» Exercise
Transcribe all of the data exactly. Omit the pictures.
__________
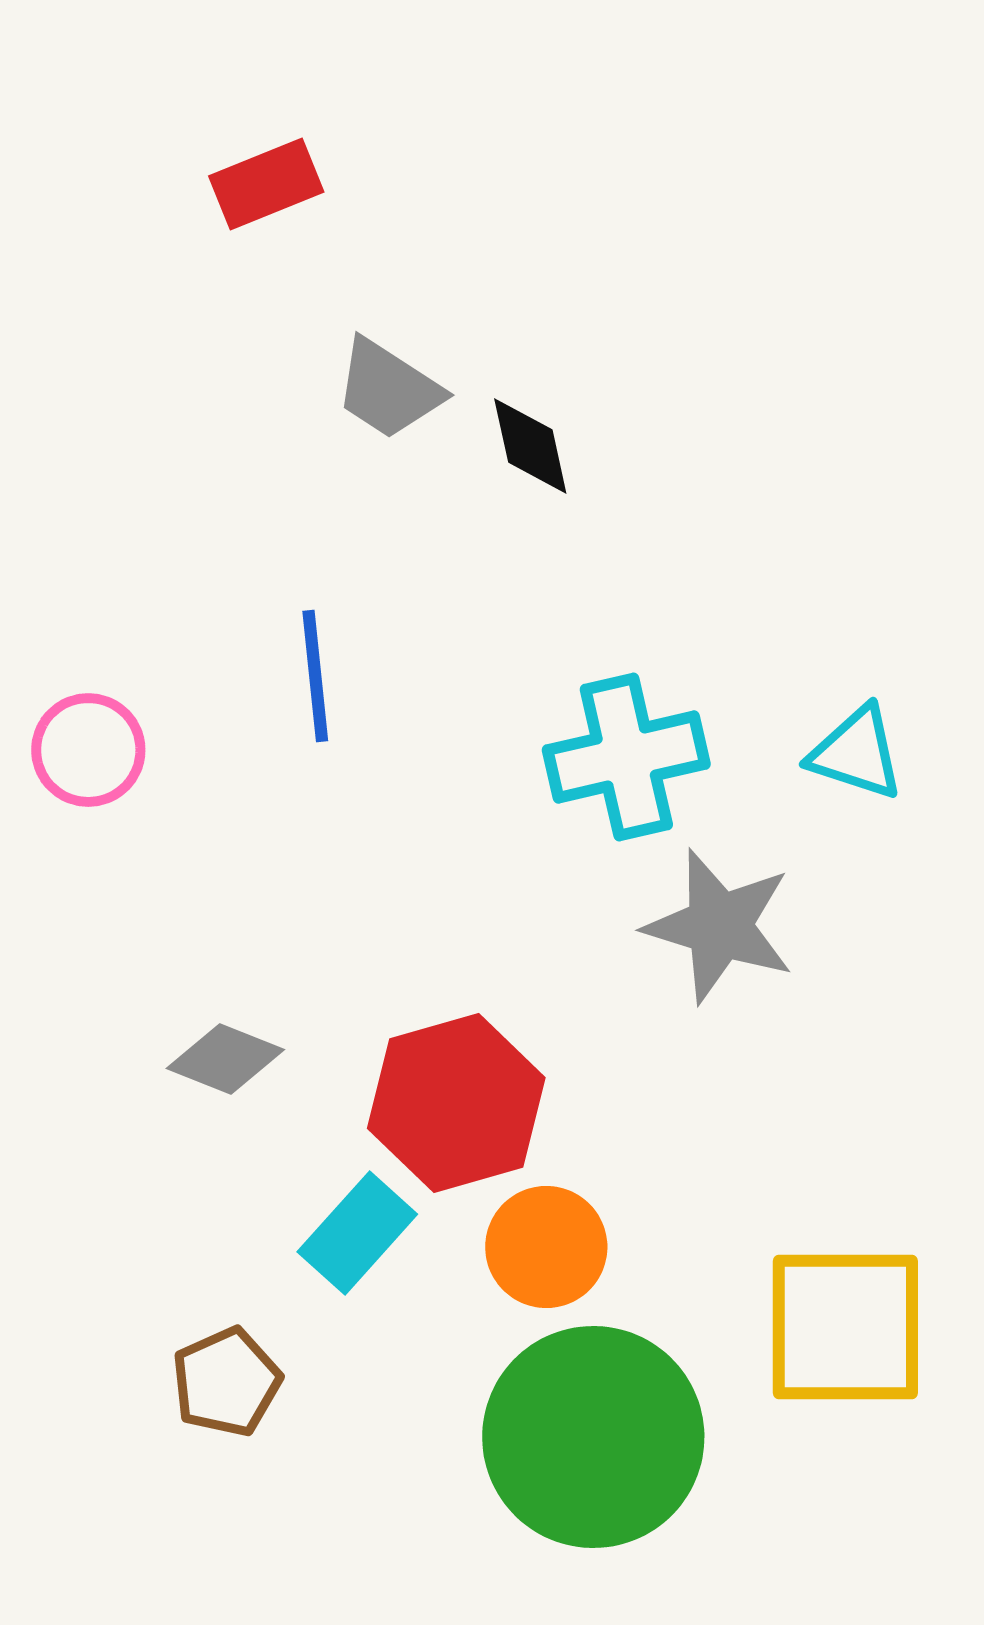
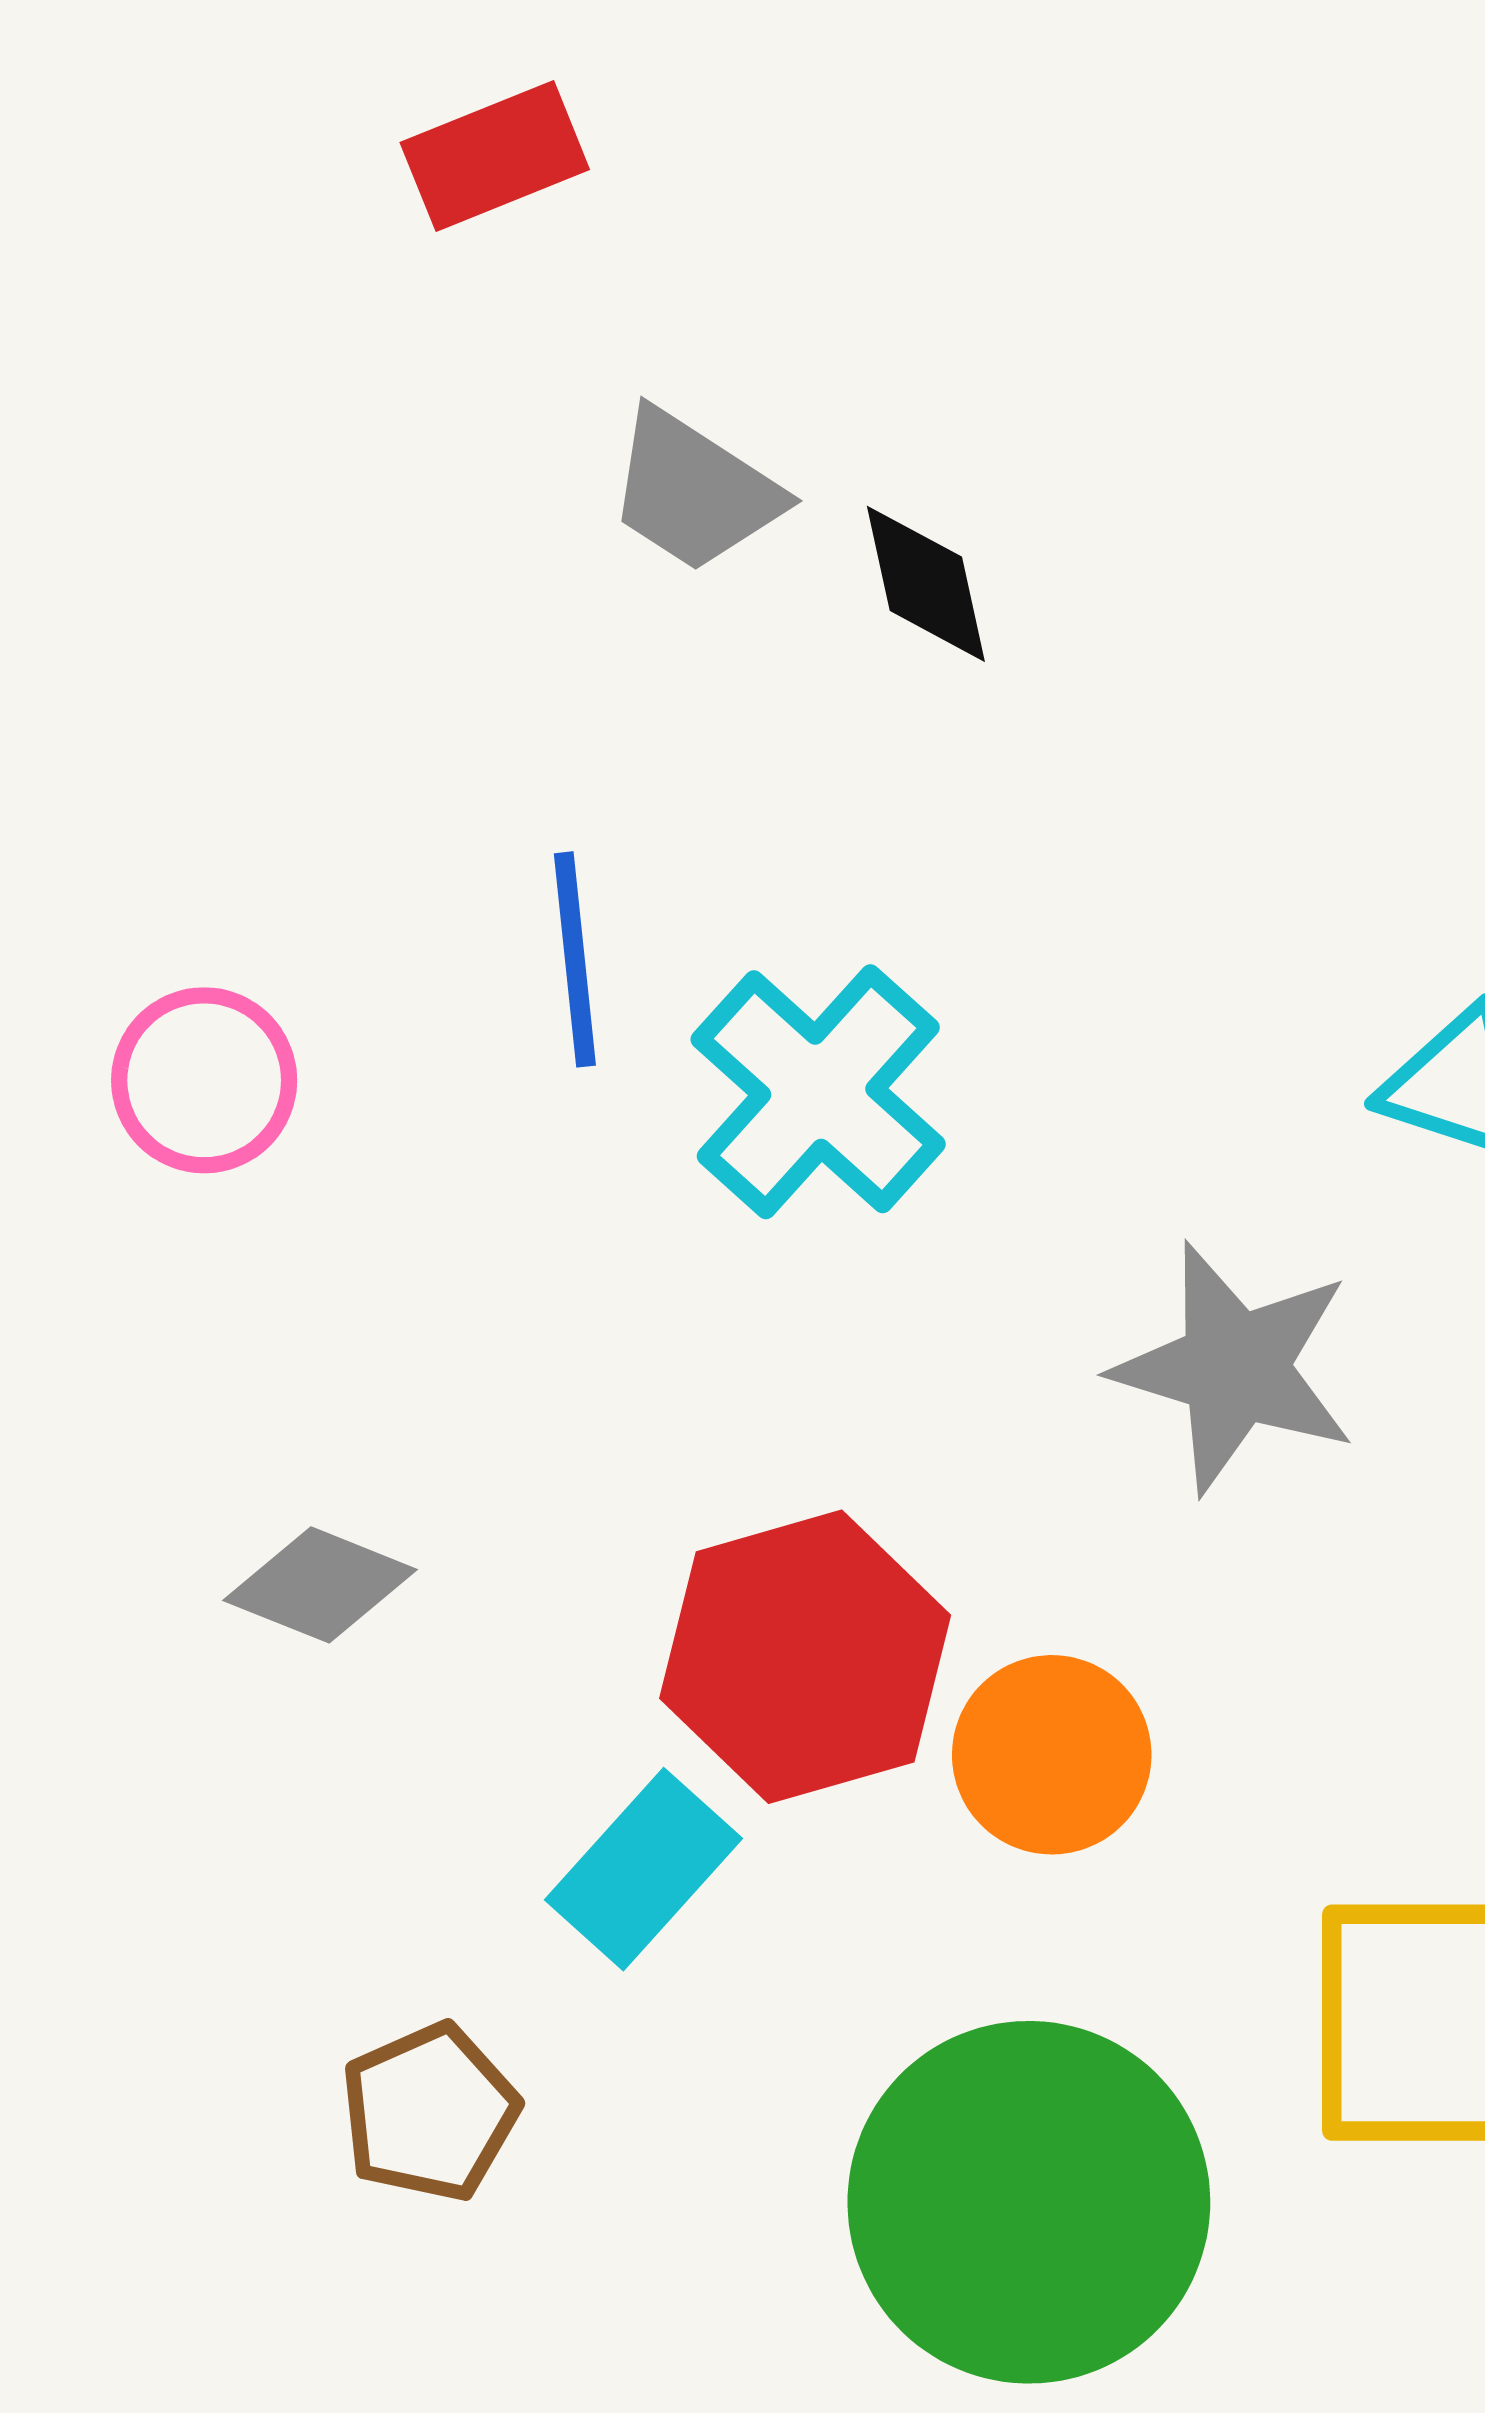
cyan cross: (626, 757) -> (818, 1092), moved, turned -35
gray diamond: (225, 1059) -> (320, 1585), moved
orange circle: (546, 1247) -> (1052, 1755), moved

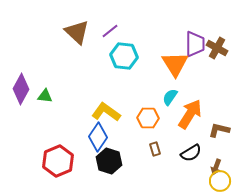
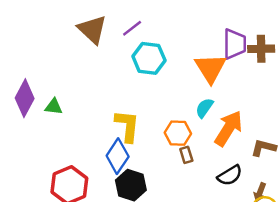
brown cross: (217, 48) -> (261, 49), turned -30
yellow L-shape: (106, 112) -> (127, 126), turned 60
brown rectangle: (155, 149) -> (186, 155), moved

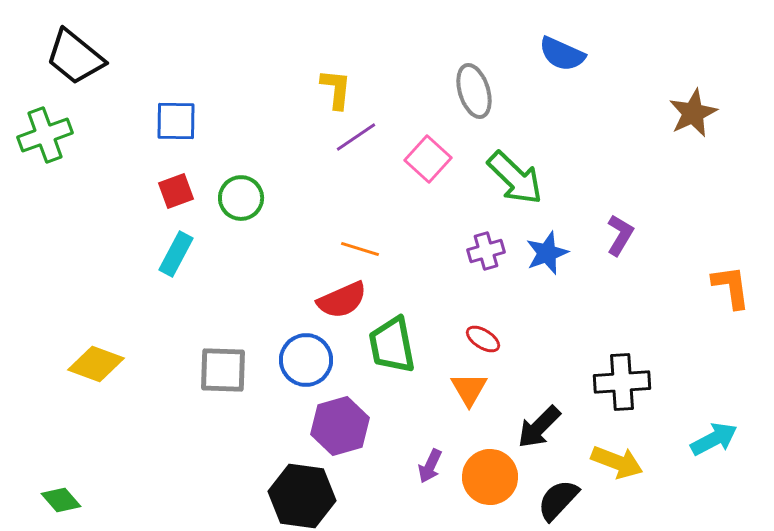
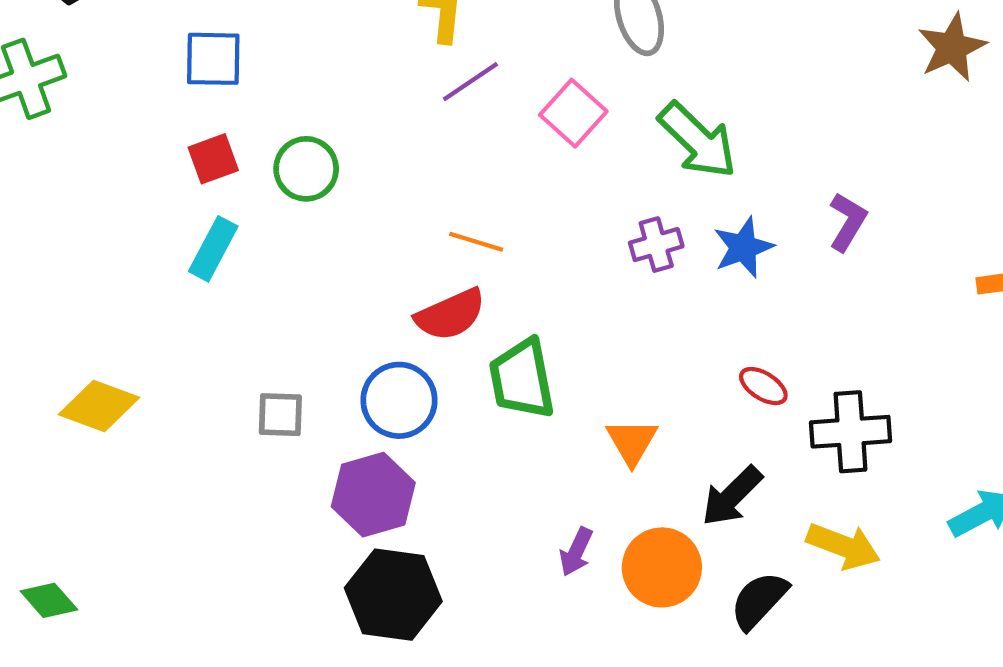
red ellipse: (483, 339) -> (763, 386), moved
gray square: (223, 370) -> (280, 415), size x0.7
purple hexagon: (340, 426) -> (373, 495), moved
__________
» Exercise response
cyan cross: (626, 757) -> (818, 1092), moved, turned -35
gray diamond: (225, 1059) -> (320, 1585), moved
orange circle: (546, 1247) -> (1052, 1755), moved

brown cross: (217, 48) -> (261, 49), turned -30
yellow L-shape: (106, 112) -> (127, 126), turned 60
brown rectangle: (155, 149) -> (186, 155), moved

red ellipse: (483, 339) -> (763, 386), moved
gray square: (223, 370) -> (280, 415), size x0.7
purple hexagon: (340, 426) -> (373, 495), moved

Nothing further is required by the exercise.